> [WORK TO COMPLETE]:
Lines in the entries below where the word "added" shows up should each be copied.

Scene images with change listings
────────────────────

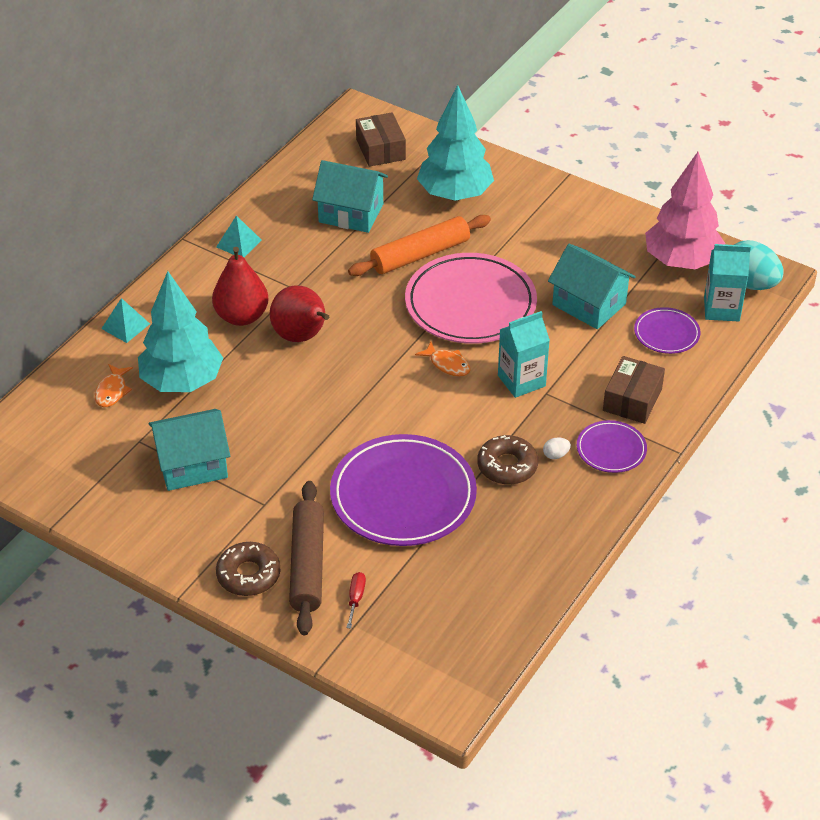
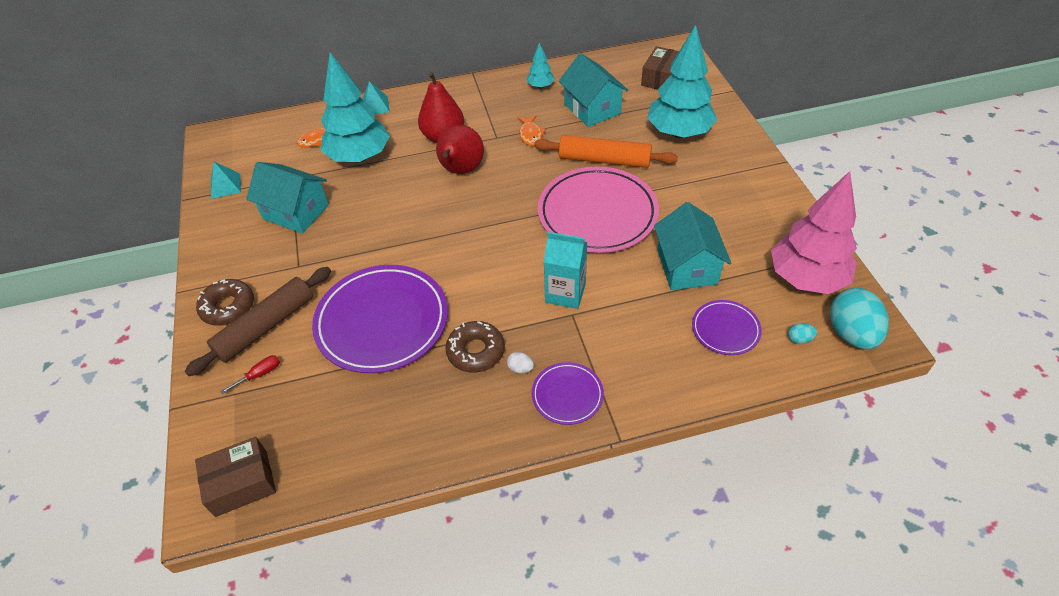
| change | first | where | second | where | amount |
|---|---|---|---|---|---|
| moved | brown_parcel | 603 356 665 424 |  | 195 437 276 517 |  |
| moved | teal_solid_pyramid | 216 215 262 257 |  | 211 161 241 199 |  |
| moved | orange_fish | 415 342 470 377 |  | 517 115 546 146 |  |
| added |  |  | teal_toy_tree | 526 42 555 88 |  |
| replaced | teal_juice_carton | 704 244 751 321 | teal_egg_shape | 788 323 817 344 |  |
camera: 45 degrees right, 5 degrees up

────────────────────

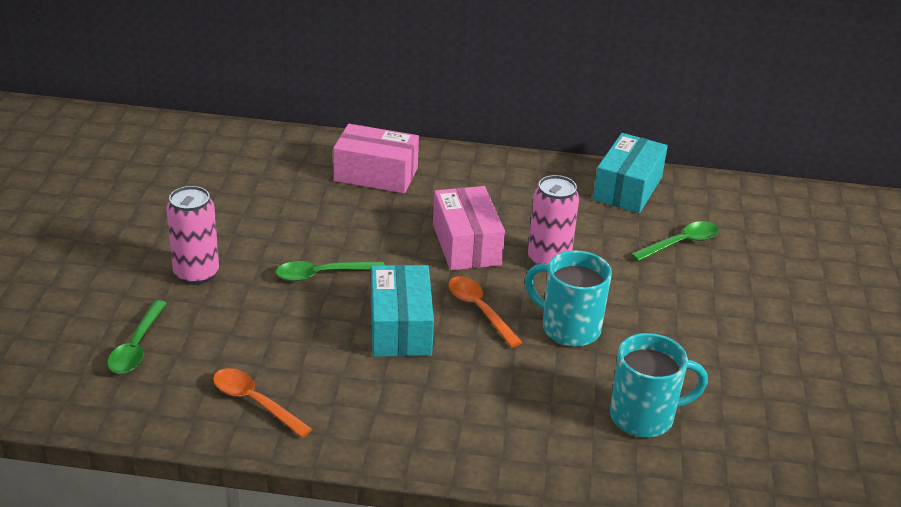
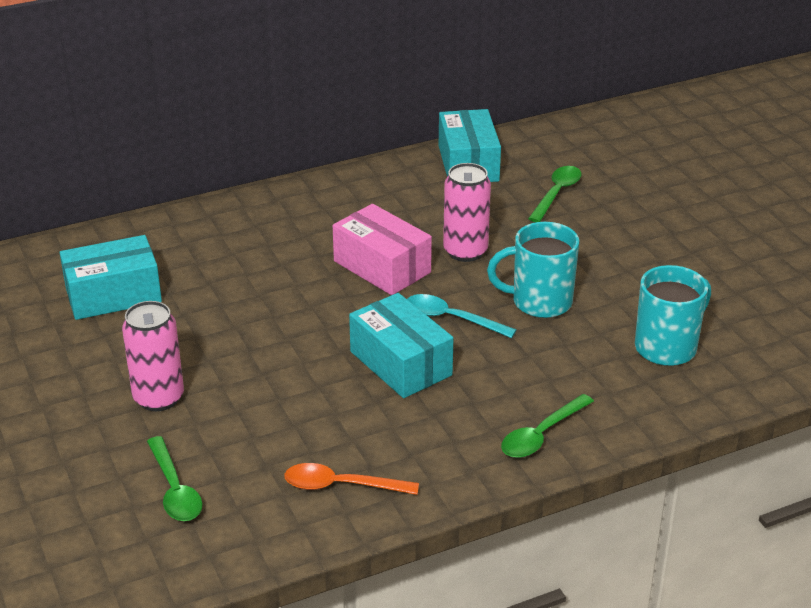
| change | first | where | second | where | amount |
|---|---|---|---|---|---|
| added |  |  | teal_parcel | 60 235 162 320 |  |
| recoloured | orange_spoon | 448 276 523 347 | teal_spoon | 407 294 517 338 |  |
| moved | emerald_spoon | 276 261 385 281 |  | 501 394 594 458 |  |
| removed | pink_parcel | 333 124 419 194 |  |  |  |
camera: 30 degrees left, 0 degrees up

────────────────────

> [TASK OUTPUT]:
| added |  |  | teal_toy_tree | 526 42 555 88 |  |
| added |  |  | teal_parcel | 60 235 162 320 |  |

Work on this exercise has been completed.